**DATA FOR THIS EXERCISE**
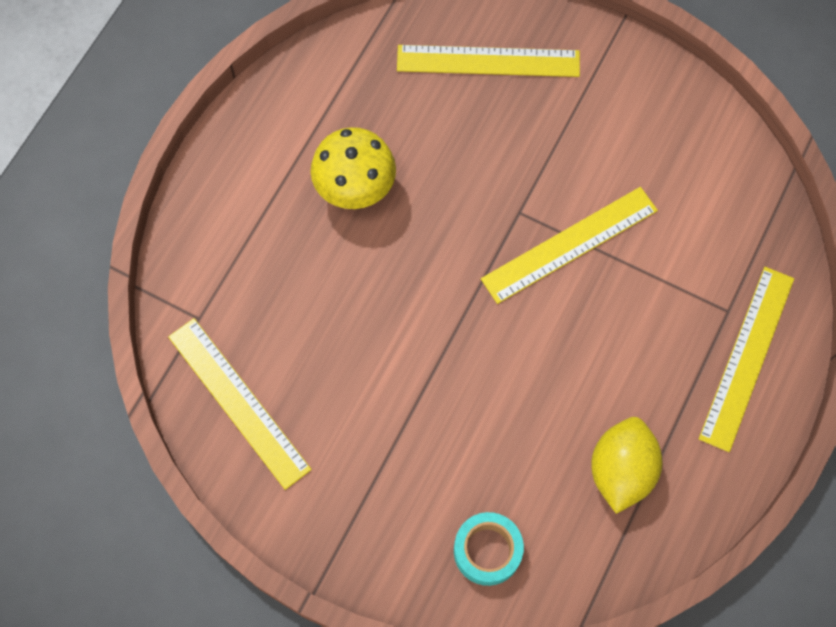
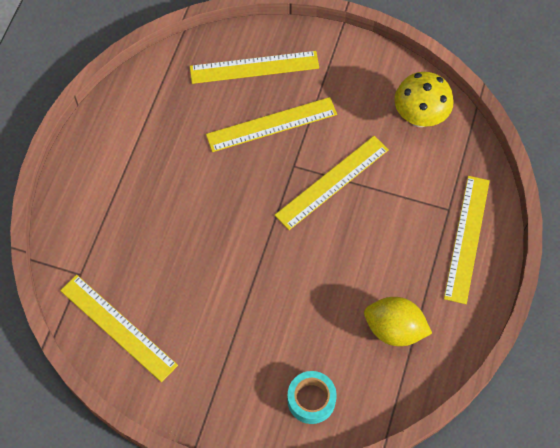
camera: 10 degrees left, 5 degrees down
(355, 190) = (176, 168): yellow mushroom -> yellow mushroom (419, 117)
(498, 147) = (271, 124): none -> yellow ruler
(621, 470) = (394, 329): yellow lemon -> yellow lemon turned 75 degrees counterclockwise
* * *
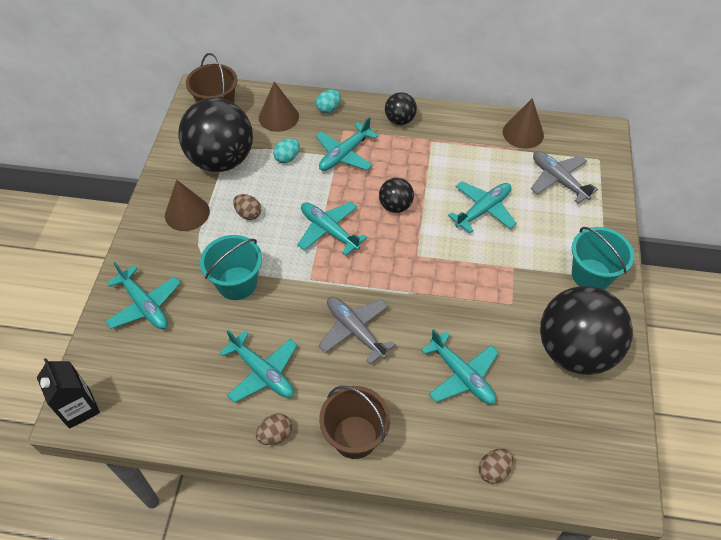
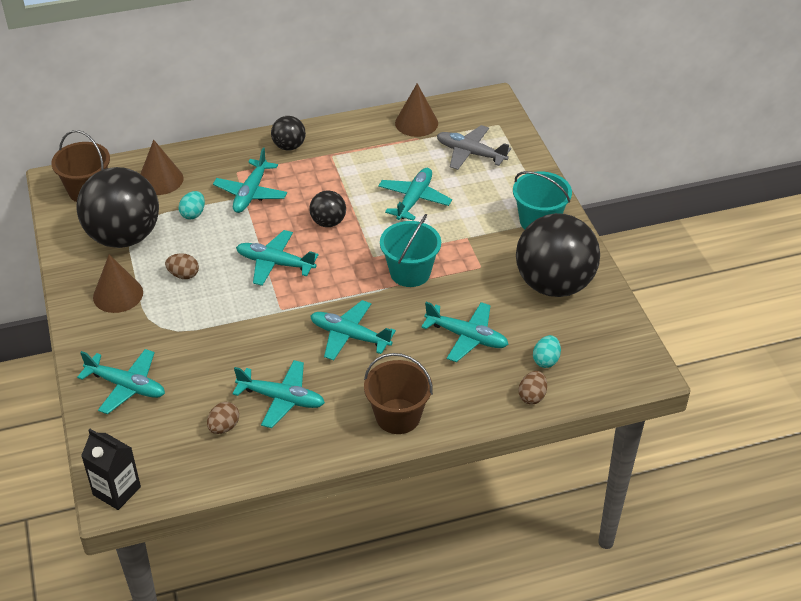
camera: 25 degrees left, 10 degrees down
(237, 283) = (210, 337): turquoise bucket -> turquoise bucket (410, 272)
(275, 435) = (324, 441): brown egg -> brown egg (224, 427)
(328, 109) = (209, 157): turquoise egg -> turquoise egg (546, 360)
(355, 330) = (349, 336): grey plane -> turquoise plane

**ASSIGNMENT**
Your answer should consist solely of the lines above from the line with "camera: 10 degrees left, 5 degrees down" to the line with "(621, 470) = (394, 329): yellow", both included, reproduced exactly.

**RESULT BELOW**
camera: 10 degrees left, 5 degrees down
(355, 190) = (176, 168): yellow mushroom -> yellow mushroom (419, 117)
(498, 147) = (271, 124): none -> yellow ruler
(621, 470) = (394, 329): yellow lemon -> yellow lemon turned 75 degrees counterclockwise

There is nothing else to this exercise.